[Spatial object tracking data]

****************

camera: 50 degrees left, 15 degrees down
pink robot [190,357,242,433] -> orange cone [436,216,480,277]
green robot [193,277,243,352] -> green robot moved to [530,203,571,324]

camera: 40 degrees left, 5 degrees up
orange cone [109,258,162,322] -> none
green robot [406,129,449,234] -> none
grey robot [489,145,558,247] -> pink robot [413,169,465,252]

****************

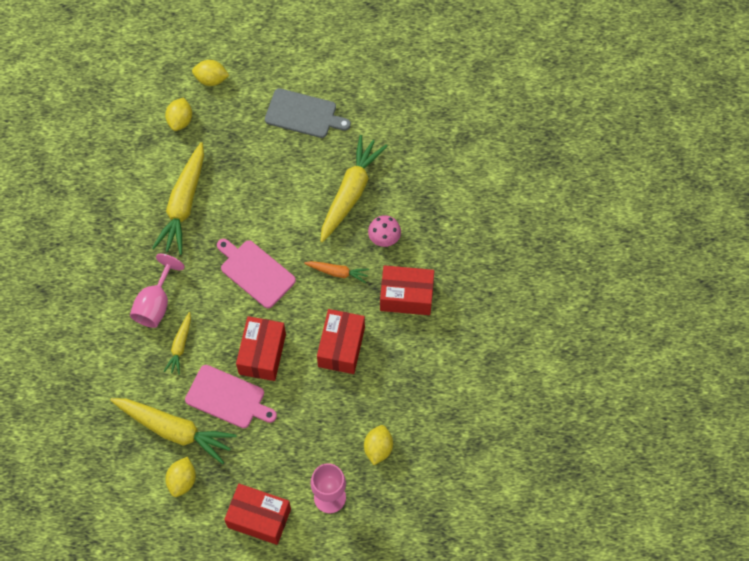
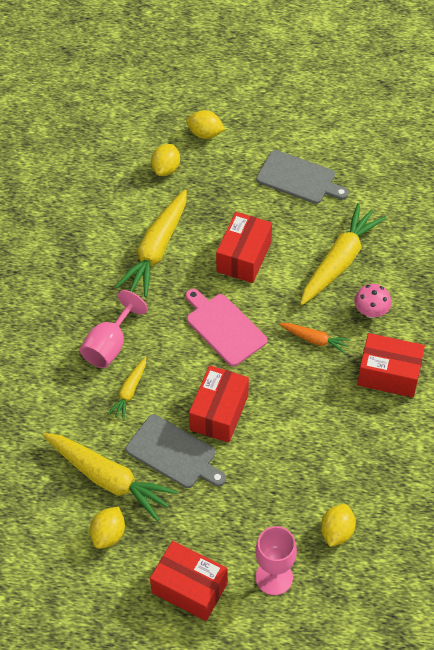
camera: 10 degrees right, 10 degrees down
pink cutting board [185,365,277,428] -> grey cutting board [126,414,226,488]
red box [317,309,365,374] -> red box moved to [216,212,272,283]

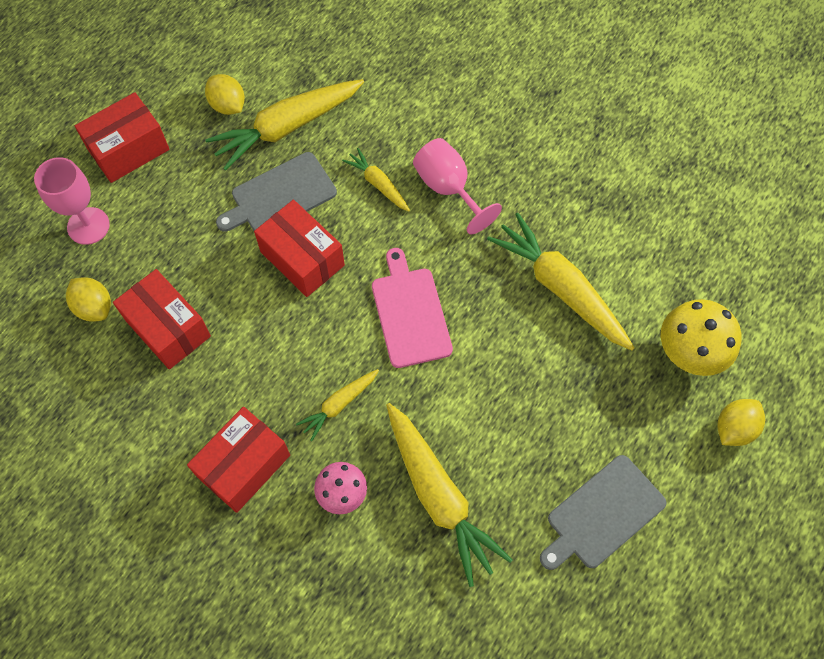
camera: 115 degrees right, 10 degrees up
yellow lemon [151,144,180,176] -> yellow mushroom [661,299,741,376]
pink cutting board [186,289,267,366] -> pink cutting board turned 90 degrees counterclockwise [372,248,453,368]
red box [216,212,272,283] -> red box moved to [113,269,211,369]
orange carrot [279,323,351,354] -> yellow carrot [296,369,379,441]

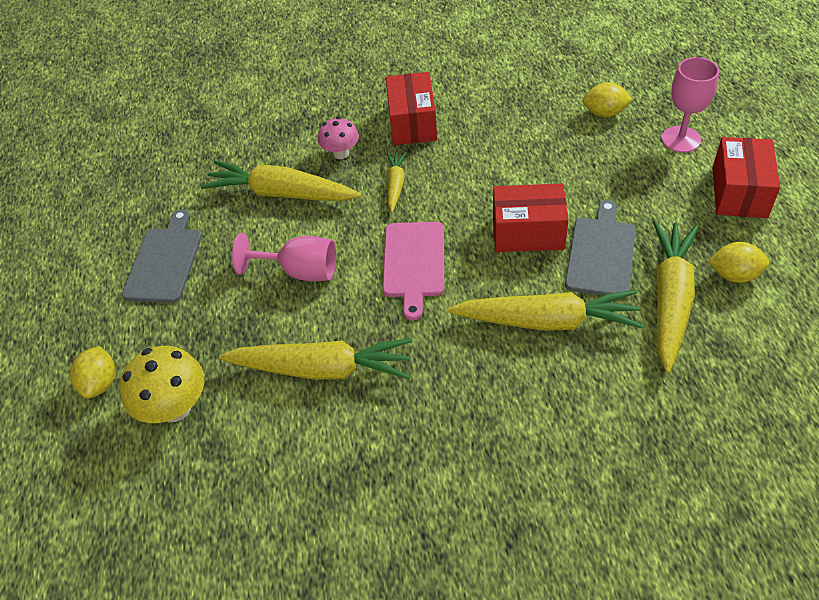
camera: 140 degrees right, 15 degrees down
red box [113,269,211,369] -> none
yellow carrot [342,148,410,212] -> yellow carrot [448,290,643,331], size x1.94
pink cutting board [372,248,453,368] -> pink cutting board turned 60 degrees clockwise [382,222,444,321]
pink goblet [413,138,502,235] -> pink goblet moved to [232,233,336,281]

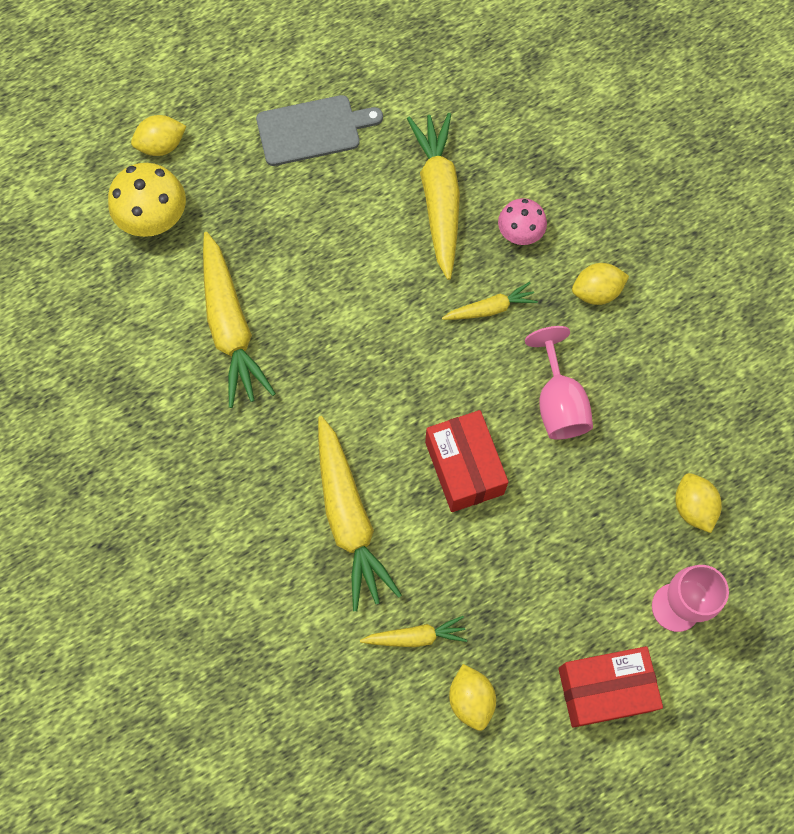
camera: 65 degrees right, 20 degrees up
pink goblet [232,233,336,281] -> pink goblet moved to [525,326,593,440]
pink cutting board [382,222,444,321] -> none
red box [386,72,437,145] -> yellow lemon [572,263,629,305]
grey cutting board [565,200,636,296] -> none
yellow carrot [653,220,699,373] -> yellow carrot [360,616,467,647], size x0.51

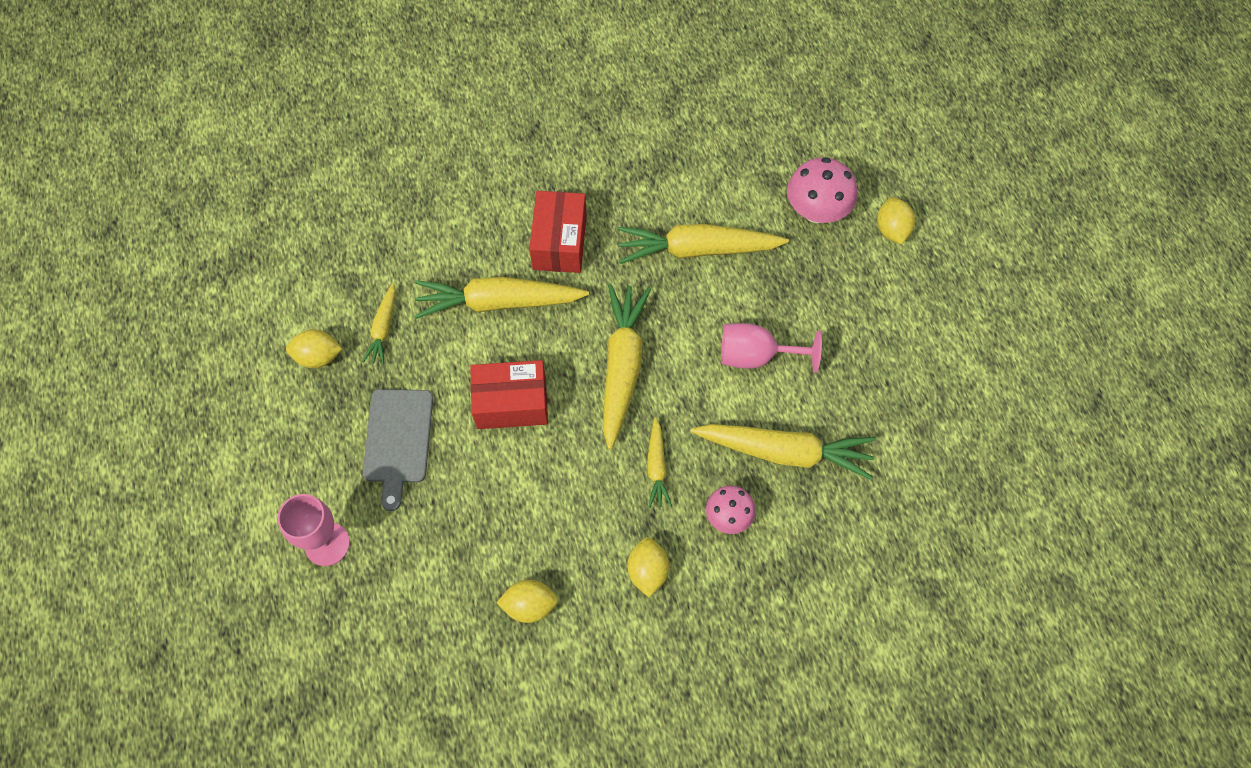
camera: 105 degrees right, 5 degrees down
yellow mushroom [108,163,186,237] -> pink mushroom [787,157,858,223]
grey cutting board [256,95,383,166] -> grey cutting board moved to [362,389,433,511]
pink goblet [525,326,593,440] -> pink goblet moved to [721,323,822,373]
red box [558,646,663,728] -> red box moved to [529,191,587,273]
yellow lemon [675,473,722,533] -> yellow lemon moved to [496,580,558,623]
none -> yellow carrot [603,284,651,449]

****************

● **What needs to be done**:
Range to copy from the records above: the line containing "pink cutting board [372,248,453,368]" to the line containing "red box [558,646,663,728]", both included. Output those lines exactly and only those, skipping pictures.

● **Worked solution**:
pink cutting board [372,248,453,368] -> pink cutting board turned 60 degrees clockwise [382,222,444,321]
pink goblet [413,138,502,235] -> pink goblet moved to [232,233,336,281]

camera: 65 degrees right, 20 degrees up
pink goblet [232,233,336,281] -> pink goblet moved to [525,326,593,440]
pink cutting board [382,222,444,321] -> none
red box [386,72,437,145] -> yellow lemon [572,263,629,305]
grey cutting board [565,200,636,296] -> none
yellow carrot [653,220,699,373] -> yellow carrot [360,616,467,647], size x0.51

camera: 105 degrees right, 5 degrees down
yellow mushroom [108,163,186,237] -> pink mushroom [787,157,858,223]
grey cutting board [256,95,383,166] -> grey cutting board moved to [362,389,433,511]
pink goblet [525,326,593,440] -> pink goblet moved to [721,323,822,373]
red box [558,646,663,728] -> red box moved to [529,191,587,273]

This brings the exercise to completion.